┌─ Data records

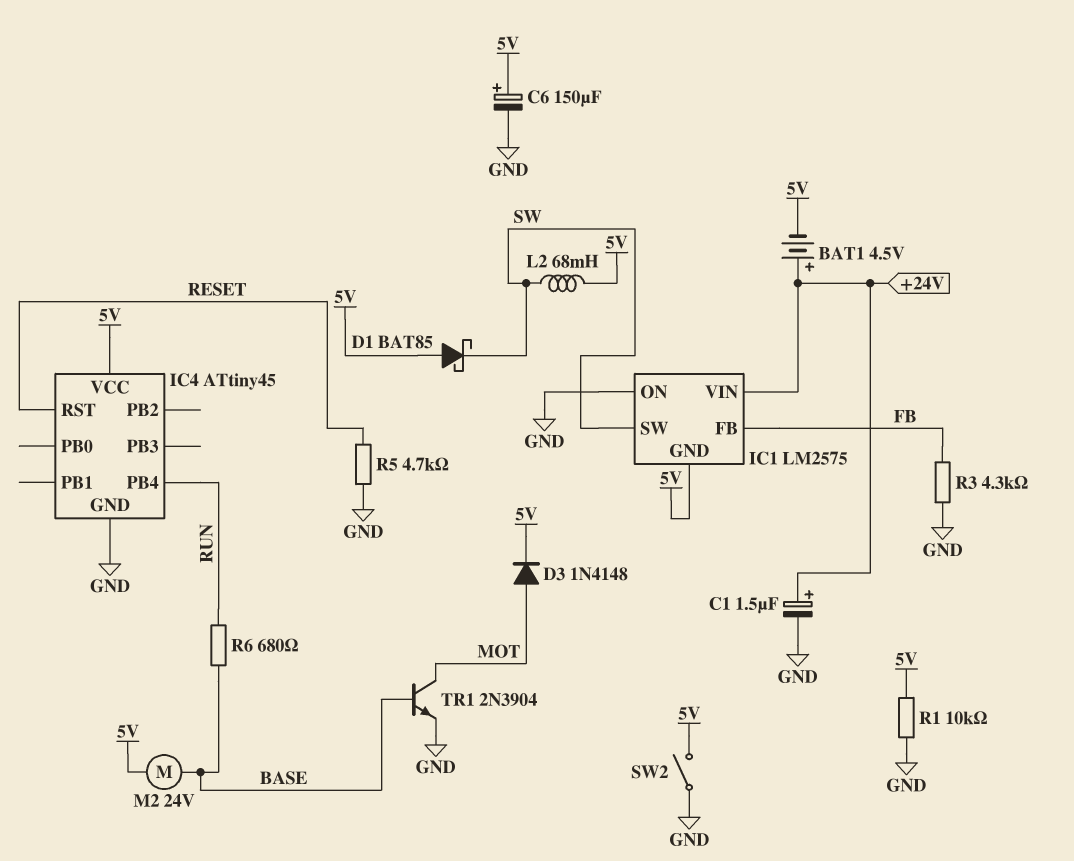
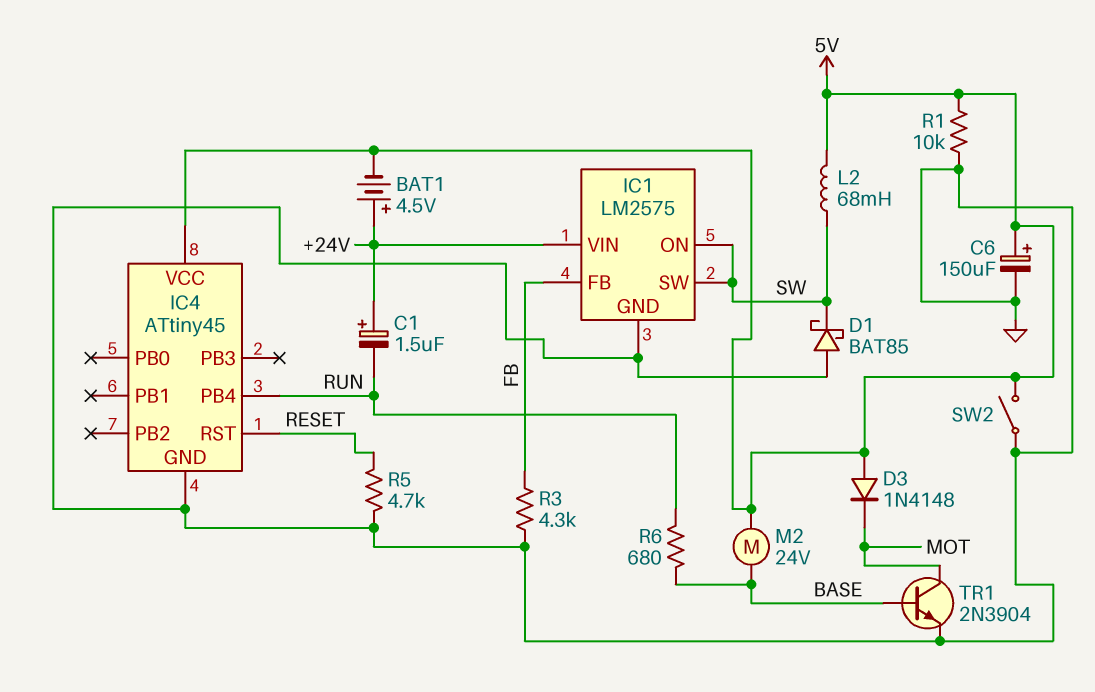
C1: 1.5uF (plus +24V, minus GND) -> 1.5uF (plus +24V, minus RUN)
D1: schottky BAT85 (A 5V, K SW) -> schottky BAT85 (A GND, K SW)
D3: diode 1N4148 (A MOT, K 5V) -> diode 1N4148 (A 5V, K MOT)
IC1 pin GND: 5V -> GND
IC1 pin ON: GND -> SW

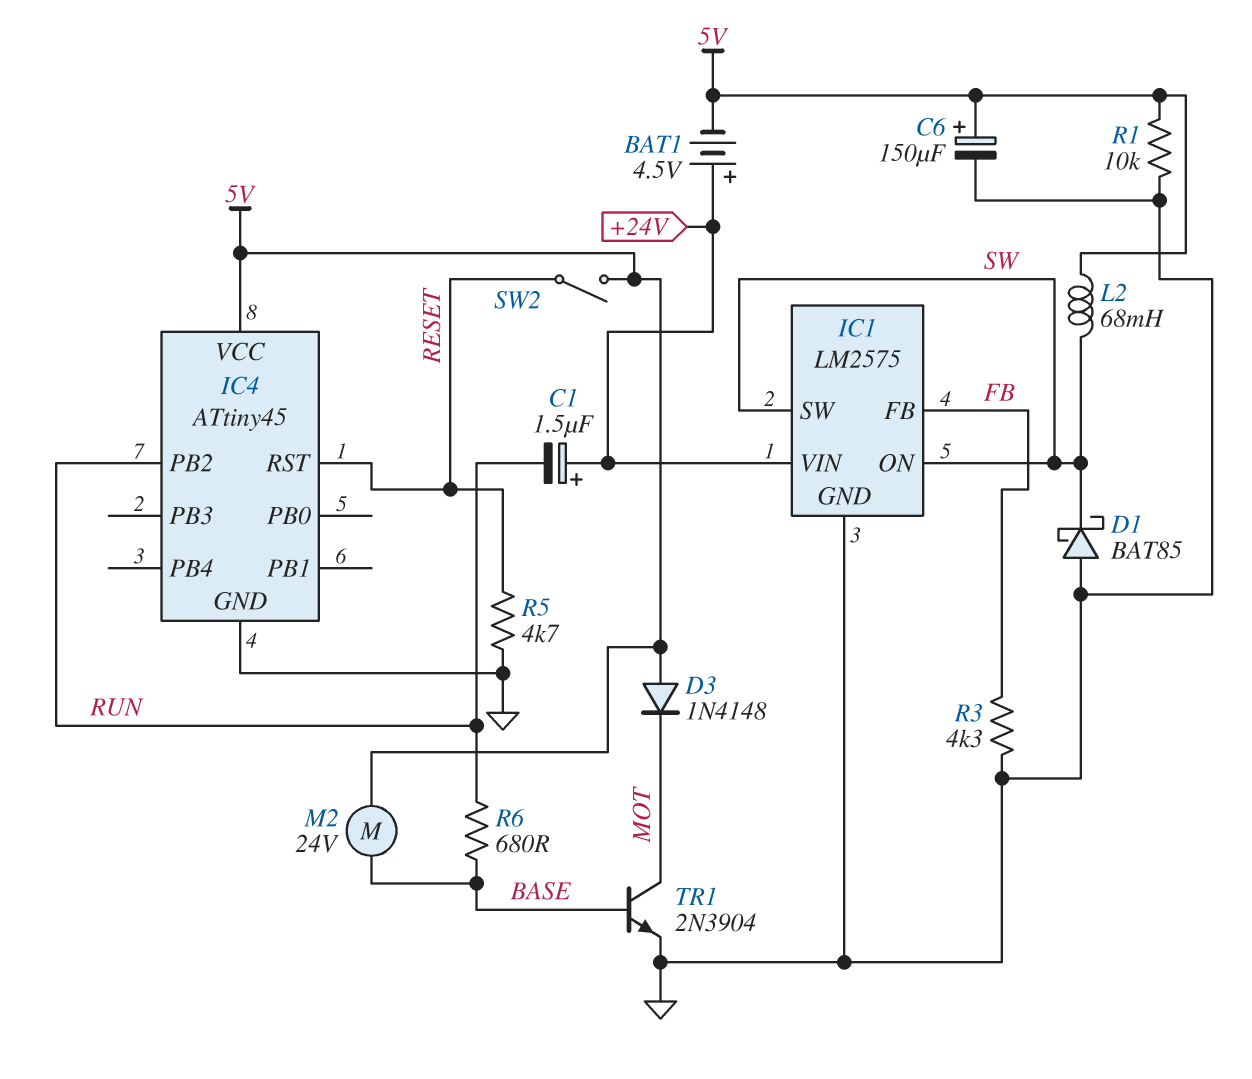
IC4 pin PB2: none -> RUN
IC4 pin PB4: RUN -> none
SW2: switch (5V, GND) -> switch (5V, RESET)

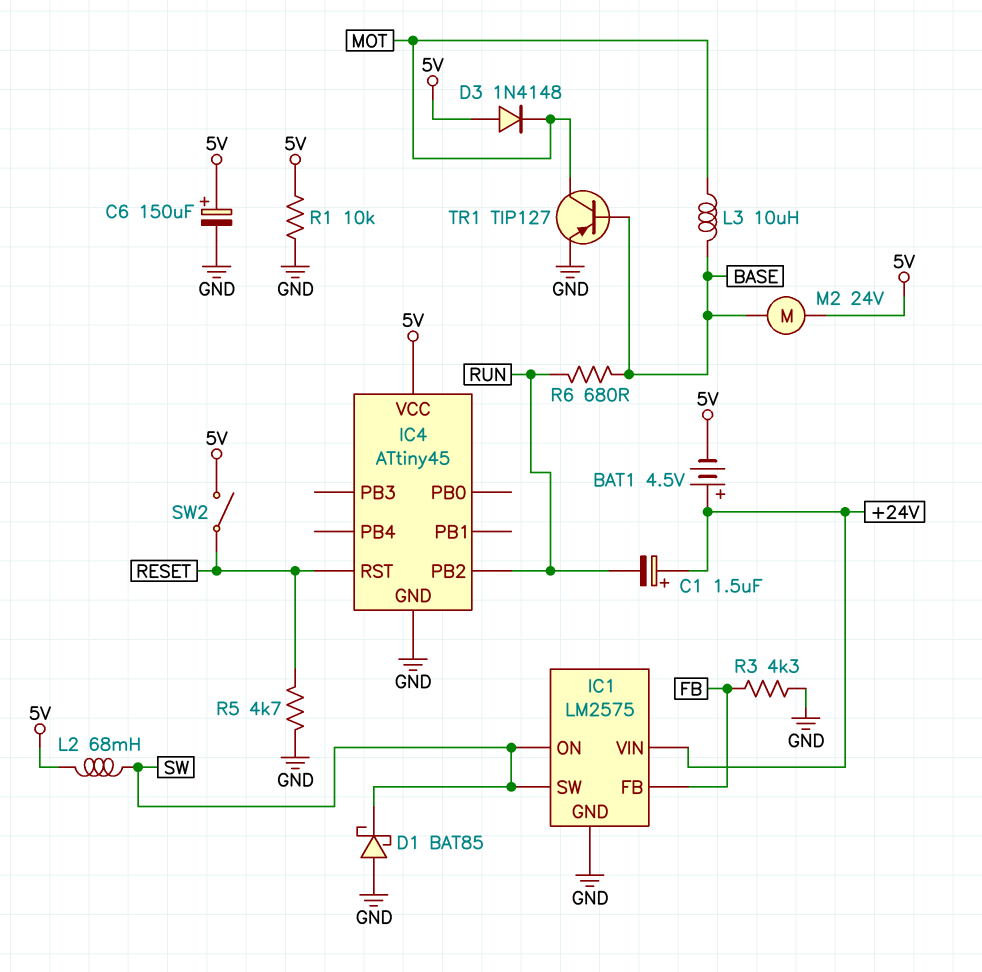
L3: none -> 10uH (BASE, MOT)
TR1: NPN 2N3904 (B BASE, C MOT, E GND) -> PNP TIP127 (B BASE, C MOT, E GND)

└─
┌─ Data records

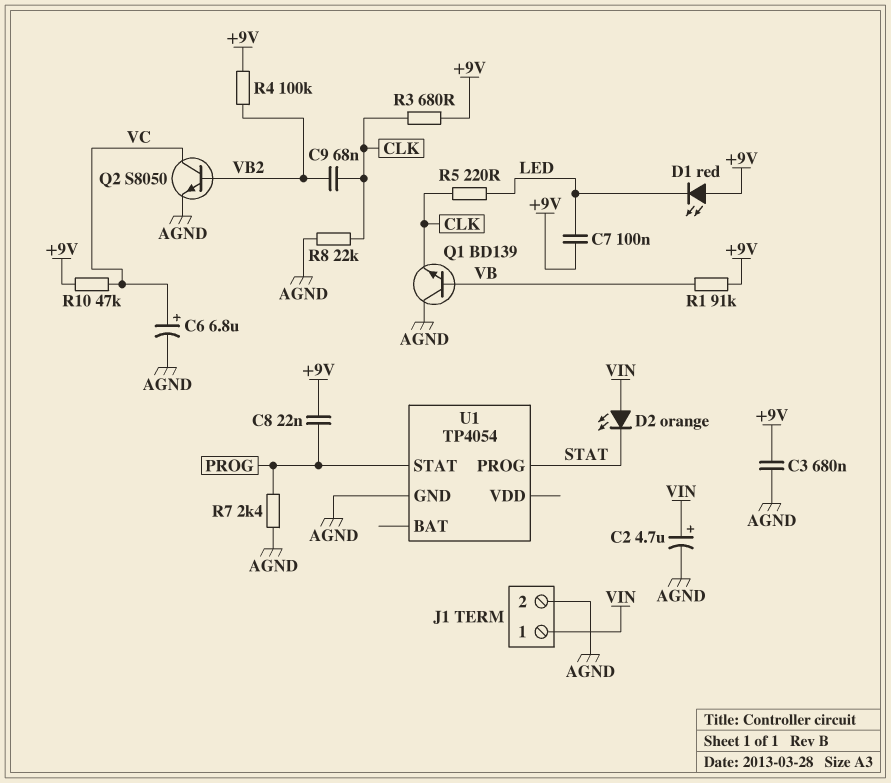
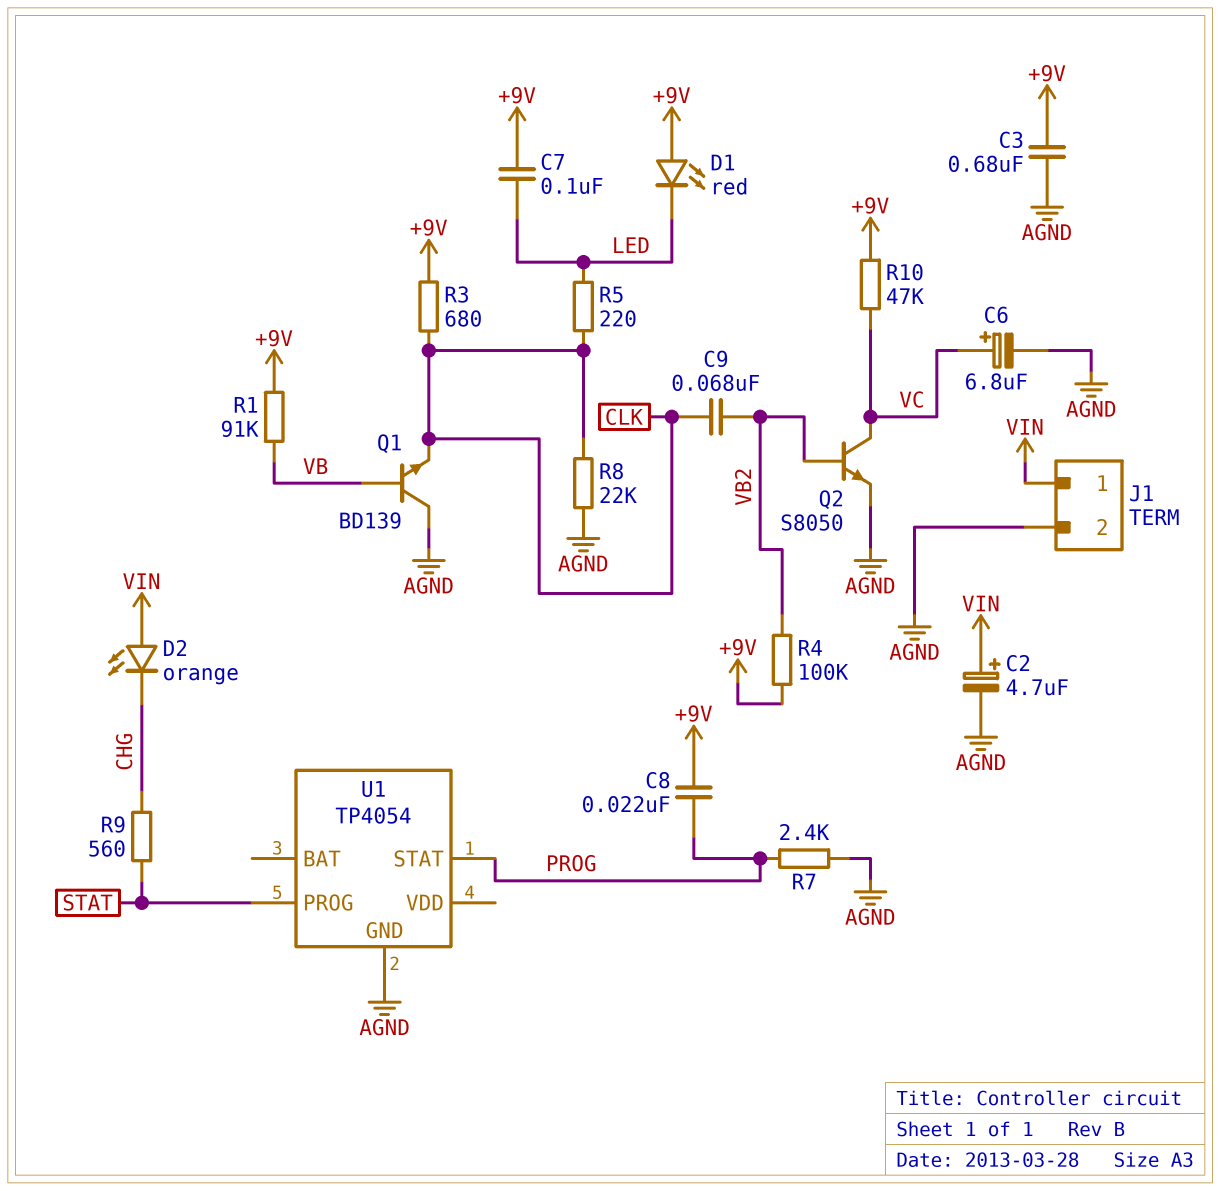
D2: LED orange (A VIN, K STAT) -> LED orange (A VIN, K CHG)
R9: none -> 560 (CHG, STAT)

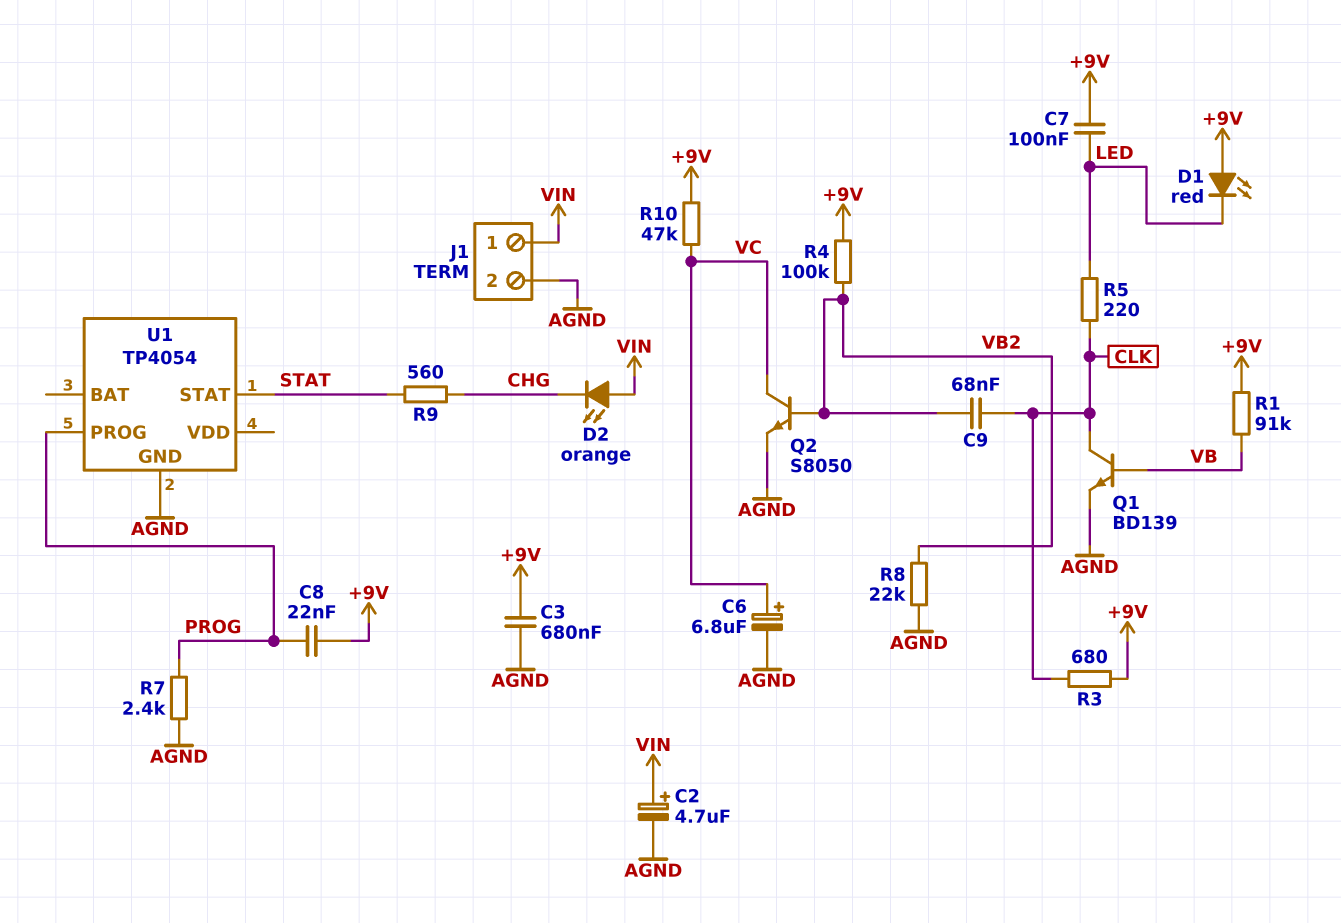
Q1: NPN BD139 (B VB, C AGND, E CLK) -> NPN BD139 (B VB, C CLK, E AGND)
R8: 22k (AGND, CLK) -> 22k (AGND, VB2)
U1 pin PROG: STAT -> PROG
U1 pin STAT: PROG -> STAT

└─

**The task:** Tally the lines in the records above that hold the word "BASE", and give only that number.

**Task result:** 2